• Material for this exercise:
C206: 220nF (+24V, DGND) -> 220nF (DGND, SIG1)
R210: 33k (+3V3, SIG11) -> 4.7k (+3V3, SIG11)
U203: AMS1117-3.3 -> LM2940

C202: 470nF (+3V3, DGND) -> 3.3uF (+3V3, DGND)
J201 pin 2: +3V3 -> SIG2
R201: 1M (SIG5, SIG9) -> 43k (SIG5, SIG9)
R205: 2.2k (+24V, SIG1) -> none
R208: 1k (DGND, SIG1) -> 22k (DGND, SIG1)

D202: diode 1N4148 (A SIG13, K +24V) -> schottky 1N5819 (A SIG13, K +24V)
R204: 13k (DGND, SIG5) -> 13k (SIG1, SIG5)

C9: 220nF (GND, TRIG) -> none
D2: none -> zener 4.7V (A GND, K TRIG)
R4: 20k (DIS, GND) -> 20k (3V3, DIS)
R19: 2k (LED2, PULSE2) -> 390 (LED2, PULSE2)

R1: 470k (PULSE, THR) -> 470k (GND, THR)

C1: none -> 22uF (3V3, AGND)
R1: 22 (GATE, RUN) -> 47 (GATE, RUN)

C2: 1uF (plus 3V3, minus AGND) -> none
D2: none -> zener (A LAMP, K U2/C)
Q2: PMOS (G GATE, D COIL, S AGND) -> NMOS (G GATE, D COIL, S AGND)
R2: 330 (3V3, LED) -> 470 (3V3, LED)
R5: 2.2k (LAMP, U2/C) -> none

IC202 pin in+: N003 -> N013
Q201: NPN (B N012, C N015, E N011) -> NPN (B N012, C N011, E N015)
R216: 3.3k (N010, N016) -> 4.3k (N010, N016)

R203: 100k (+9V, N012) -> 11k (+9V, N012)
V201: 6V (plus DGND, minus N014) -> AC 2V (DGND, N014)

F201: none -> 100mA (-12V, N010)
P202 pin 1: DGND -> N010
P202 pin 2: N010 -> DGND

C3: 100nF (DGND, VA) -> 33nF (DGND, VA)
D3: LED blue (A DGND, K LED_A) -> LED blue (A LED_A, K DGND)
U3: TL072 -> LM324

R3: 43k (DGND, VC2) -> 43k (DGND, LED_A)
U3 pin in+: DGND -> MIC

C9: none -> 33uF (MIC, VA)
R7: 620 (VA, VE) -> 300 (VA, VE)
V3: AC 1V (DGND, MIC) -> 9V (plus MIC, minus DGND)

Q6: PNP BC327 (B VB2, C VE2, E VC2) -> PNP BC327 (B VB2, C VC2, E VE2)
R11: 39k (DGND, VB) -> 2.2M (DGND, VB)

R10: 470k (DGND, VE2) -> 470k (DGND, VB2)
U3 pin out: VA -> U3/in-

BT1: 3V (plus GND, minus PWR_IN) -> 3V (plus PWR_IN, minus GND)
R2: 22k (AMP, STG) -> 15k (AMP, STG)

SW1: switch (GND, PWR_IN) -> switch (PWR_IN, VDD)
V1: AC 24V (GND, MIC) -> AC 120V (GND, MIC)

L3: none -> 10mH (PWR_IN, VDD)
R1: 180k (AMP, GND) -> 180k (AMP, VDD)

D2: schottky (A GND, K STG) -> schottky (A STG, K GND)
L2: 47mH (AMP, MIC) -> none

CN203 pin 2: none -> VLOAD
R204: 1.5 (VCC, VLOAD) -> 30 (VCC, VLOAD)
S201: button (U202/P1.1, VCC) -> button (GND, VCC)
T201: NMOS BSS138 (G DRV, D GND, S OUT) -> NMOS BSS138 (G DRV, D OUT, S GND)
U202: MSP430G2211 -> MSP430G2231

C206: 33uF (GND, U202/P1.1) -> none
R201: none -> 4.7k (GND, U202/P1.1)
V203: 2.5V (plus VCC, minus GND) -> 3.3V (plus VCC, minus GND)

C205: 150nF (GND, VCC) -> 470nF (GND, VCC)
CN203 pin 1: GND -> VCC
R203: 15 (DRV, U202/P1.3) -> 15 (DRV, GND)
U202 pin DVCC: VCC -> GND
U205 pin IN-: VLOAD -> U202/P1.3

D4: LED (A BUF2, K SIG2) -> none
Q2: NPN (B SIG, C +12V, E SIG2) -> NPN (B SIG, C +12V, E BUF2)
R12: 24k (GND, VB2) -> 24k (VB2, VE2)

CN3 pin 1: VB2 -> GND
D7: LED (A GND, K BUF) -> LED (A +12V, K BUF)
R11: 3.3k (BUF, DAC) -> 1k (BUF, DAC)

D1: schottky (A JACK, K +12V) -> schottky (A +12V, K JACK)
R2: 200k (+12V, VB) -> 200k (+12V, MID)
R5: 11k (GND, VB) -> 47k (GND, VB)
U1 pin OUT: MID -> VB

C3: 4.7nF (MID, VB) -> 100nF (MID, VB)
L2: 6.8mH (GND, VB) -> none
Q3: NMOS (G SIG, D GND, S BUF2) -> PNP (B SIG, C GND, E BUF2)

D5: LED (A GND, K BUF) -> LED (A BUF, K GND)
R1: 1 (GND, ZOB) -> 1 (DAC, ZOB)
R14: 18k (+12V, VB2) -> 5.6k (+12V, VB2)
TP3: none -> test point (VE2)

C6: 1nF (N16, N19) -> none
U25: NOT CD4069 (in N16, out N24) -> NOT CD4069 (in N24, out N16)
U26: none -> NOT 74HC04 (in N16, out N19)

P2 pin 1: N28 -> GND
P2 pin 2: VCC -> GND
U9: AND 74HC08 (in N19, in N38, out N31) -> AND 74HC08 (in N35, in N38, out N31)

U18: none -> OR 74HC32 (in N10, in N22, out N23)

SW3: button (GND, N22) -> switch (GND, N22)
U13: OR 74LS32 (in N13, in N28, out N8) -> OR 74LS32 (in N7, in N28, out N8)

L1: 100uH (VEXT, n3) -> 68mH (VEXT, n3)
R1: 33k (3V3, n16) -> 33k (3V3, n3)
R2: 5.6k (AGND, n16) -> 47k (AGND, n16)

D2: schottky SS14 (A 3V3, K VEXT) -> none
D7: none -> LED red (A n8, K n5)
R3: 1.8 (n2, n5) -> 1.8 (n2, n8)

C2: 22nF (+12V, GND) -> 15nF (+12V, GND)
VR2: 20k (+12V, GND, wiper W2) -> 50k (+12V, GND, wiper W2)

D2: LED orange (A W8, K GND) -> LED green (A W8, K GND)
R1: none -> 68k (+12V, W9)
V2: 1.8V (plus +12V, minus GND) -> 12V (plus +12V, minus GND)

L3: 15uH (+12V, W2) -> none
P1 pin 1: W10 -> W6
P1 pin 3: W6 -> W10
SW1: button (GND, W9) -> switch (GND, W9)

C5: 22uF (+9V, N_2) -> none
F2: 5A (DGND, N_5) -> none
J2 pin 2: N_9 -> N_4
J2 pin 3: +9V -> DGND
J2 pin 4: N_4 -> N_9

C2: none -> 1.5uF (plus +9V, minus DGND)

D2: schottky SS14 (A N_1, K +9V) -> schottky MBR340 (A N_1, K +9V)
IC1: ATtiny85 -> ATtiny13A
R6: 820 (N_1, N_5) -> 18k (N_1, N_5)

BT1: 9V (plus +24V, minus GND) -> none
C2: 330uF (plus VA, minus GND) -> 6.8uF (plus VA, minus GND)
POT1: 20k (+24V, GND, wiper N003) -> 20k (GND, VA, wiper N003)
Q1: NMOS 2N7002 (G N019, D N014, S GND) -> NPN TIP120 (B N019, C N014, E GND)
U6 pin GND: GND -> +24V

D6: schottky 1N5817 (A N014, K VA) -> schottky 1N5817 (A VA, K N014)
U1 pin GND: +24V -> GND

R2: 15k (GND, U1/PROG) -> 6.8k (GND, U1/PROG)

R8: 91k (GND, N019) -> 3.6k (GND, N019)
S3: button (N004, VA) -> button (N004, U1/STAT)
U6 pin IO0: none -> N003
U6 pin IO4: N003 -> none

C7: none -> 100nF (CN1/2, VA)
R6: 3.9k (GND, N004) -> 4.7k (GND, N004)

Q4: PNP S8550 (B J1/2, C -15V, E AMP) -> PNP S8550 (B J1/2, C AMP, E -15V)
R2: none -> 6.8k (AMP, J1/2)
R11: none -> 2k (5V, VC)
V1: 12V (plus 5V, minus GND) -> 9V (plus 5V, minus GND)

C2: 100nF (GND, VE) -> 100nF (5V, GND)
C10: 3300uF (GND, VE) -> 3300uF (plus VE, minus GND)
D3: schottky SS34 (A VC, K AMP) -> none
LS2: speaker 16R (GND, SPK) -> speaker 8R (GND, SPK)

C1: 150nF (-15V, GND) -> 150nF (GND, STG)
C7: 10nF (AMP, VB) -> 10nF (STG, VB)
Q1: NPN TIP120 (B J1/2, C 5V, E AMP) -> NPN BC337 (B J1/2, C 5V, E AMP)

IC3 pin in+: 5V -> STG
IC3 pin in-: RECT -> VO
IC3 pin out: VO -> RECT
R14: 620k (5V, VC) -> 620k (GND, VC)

• What the exercise asks:
Lines wanted from the listing above: the line with "U6 pin GND: GND -> +24V" up to and including the line with "U6 pin IO4: N003 -> none". Please write them out exactly, adding nothing else.

• Expected answer:
U6 pin GND: GND -> +24V

D6: schottky 1N5817 (A N014, K VA) -> schottky 1N5817 (A VA, K N014)
U1 pin GND: +24V -> GND

R2: 15k (GND, U1/PROG) -> 6.8k (GND, U1/PROG)

R8: 91k (GND, N019) -> 3.6k (GND, N019)
S3: button (N004, VA) -> button (N004, U1/STAT)
U6 pin IO0: none -> N003
U6 pin IO4: N003 -> none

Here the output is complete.